● Work required: A faithful copy of the data below is required, leaving out every picture.

Revision comparison data
[Start of section]

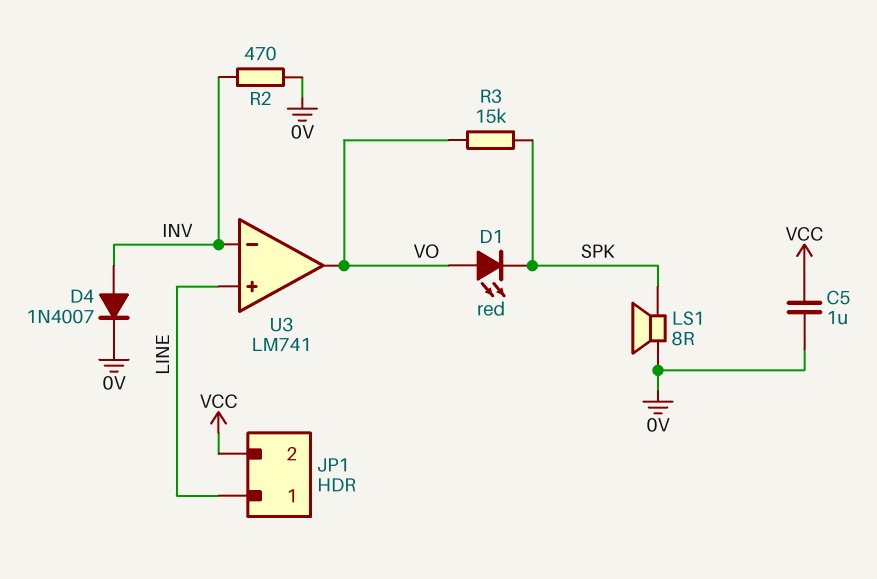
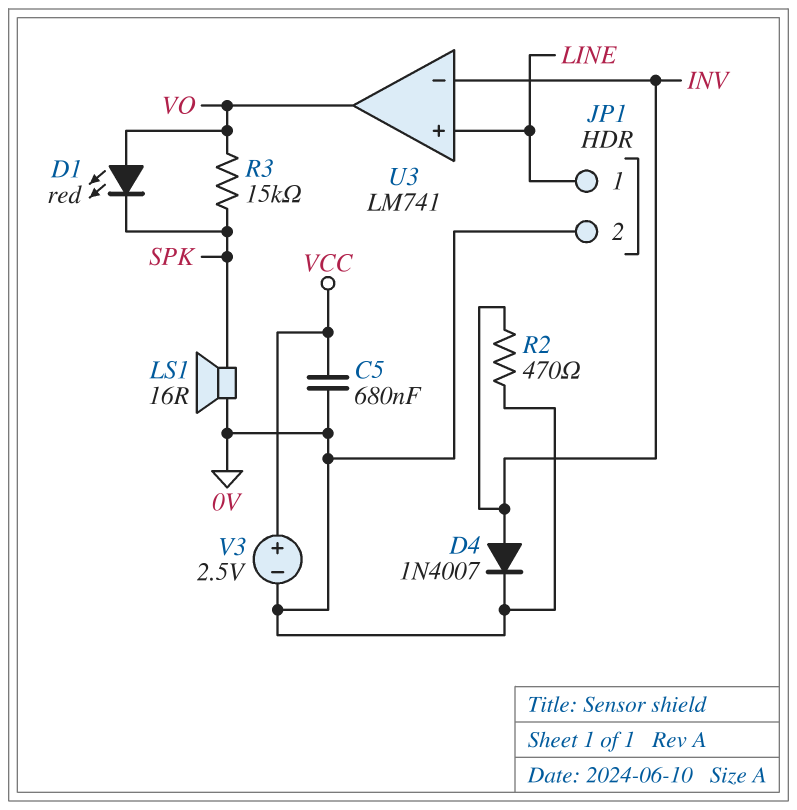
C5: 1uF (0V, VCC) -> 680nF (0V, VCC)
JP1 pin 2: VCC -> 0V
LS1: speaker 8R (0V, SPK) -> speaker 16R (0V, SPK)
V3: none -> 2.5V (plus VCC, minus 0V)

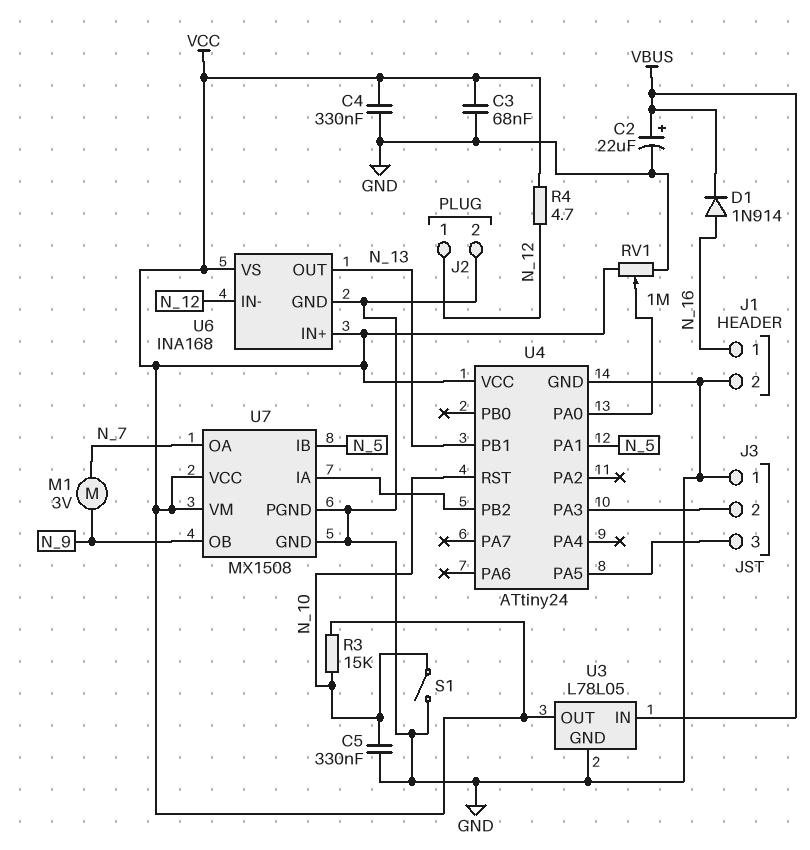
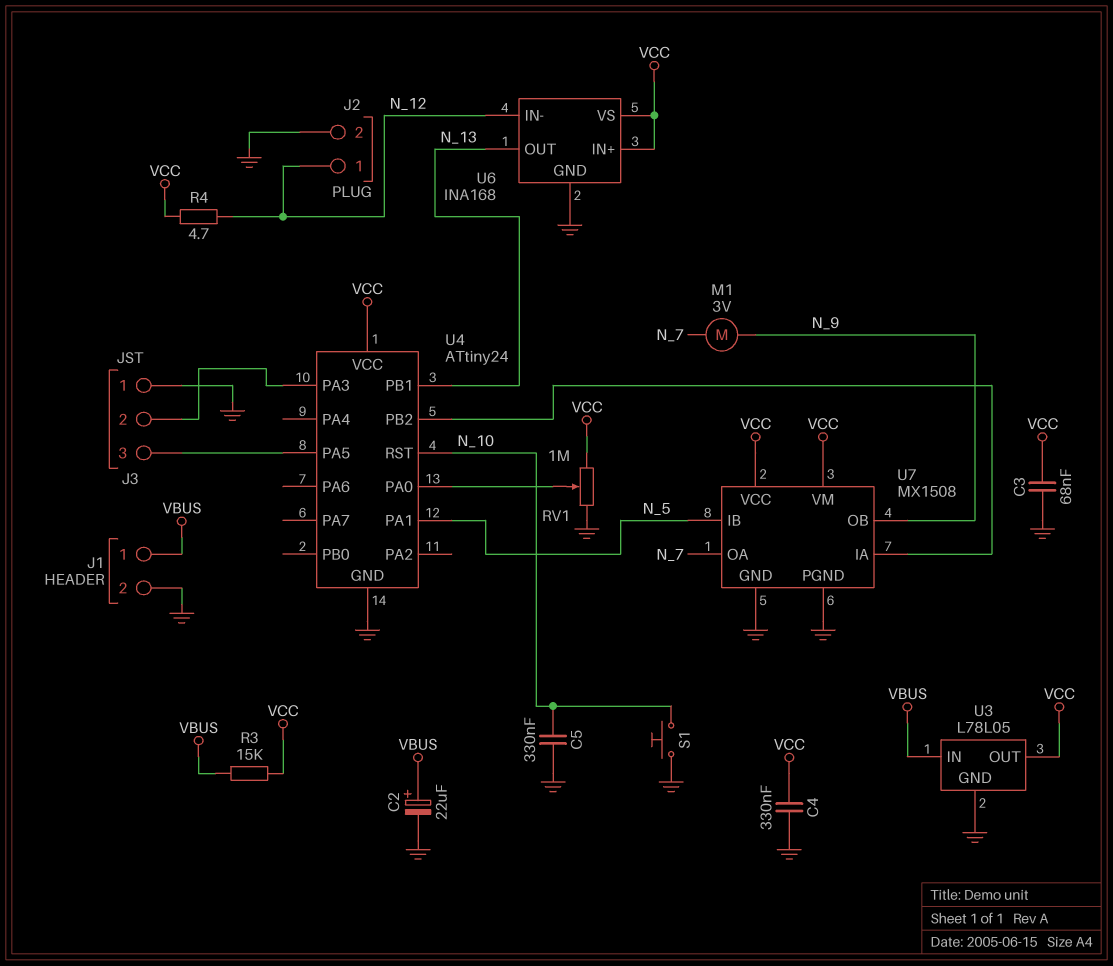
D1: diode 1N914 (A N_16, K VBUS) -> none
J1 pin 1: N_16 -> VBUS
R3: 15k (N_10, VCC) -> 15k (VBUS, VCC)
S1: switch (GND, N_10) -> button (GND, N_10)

[End of section]

● Response area:
C5: 1uF (0V, VCC) -> 680nF (0V, VCC)
JP1 pin 2: VCC -> 0V
LS1: speaker 8R (0V, SPK) -> speaker 16R (0V, SPK)
V3: none -> 2.5V (plus VCC, minus 0V)

D1: diode 1N914 (A N_16, K VBUS) -> none
J1 pin 1: N_16 -> VBUS
R3: 15k (N_10, VCC) -> 15k (VBUS, VCC)
S1: switch (GND, N_10) -> button (GND, N_10)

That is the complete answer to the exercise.